= WORK TO COMPLETE =
Quote the entries in full, character for character, without their images.

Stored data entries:
"""
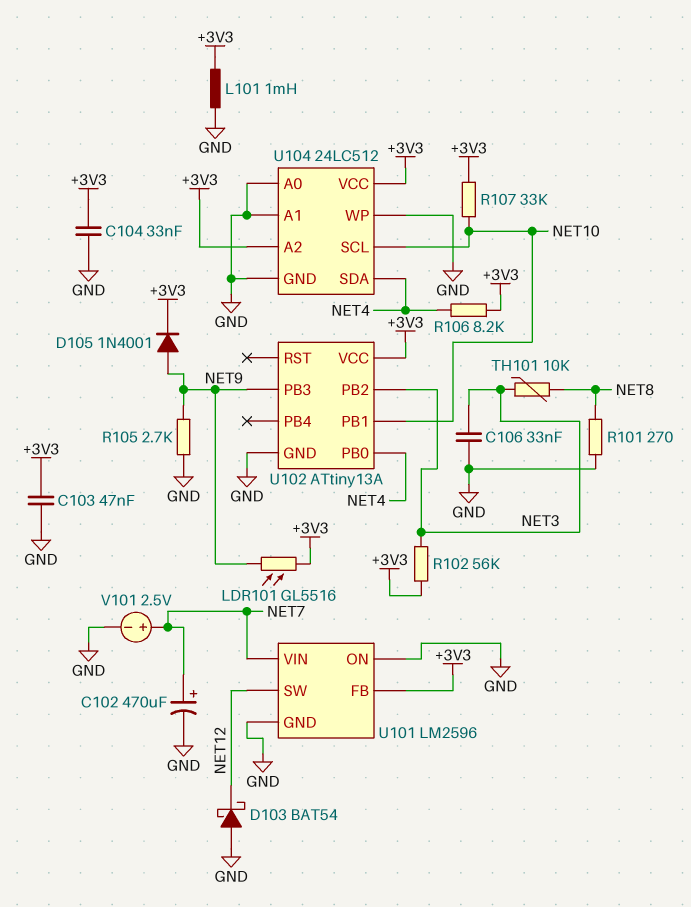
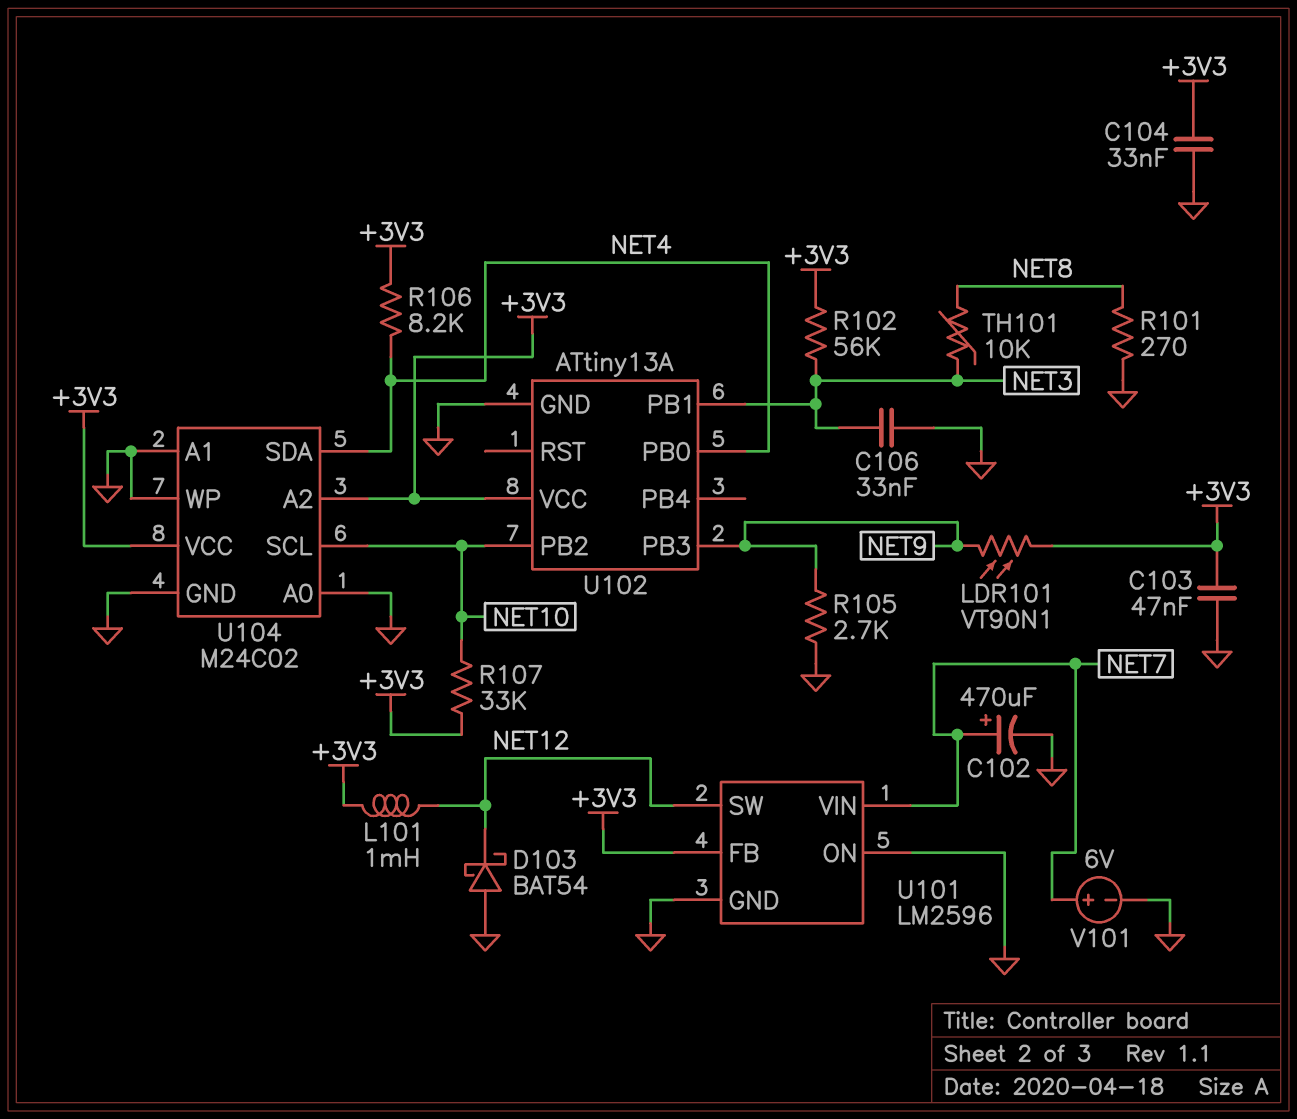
D105: diode 1N4001 (A NET9, K +3V3) -> none
L101: 1mH (+3V3, GND) -> 1mH (+3V3, NET12)
LDR101: GL5516 (+3V3, NET9) -> VT90N1 (+3V3, NET9)
U102 pin PB1: NET10 -> NET3
U102 pin PB2: NET3 -> NET10
U104: 24LC512 -> M24C02
V101: 2.5V (plus NET7, minus GND) -> 6V (plus NET7, minus GND)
"""
= EXPECTED ANSWER =
D105: diode 1N4001 (A NET9, K +3V3) -> none
L101: 1mH (+3V3, GND) -> 1mH (+3V3, NET12)
LDR101: GL5516 (+3V3, NET9) -> VT90N1 (+3V3, NET9)
U102 pin PB1: NET10 -> NET3
U102 pin PB2: NET3 -> NET10
U104: 24LC512 -> M24C02
V101: 2.5V (plus NET7, minus GND) -> 6V (plus NET7, minus GND)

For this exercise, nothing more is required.